→ **DATA SUPPLIED**:
━━━━━━━━━━━━━━━━━━━━━━━━━━━━━━

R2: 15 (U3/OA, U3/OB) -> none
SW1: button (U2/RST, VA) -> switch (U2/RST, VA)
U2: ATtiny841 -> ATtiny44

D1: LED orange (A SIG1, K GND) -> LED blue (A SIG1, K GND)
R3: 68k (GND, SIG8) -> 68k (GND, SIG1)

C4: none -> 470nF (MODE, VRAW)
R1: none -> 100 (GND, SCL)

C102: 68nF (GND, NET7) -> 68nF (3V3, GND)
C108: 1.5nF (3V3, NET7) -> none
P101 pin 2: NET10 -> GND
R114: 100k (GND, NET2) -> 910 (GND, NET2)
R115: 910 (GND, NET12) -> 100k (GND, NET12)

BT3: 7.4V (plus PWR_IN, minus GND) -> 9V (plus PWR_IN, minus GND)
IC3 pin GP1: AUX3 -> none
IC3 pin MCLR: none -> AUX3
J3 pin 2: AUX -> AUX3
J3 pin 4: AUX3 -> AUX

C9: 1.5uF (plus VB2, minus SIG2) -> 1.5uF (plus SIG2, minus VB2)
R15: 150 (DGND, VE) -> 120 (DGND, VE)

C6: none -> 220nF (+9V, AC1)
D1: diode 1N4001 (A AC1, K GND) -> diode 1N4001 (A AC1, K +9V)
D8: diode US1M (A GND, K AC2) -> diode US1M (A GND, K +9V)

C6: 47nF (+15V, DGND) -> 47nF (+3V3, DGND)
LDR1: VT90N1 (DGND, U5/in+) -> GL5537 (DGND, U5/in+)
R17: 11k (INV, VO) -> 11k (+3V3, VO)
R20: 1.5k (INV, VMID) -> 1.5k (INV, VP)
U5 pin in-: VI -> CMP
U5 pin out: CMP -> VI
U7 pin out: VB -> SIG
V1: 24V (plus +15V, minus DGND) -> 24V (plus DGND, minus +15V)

━━━━━━━━━━━━━━━━━━━━━━━━━━━━━━

→ **TASK OBJECTIVE**:
Respond with the exact lines running from the one that contains "U7 pin out: VB -> SIG" through the last line of the data above, and no other lines.

→ **YOUR SOLUTION**:
U7 pin out: VB -> SIG
V1: 24V (plus +15V, minus DGND) -> 24V (plus DGND, minus +15V)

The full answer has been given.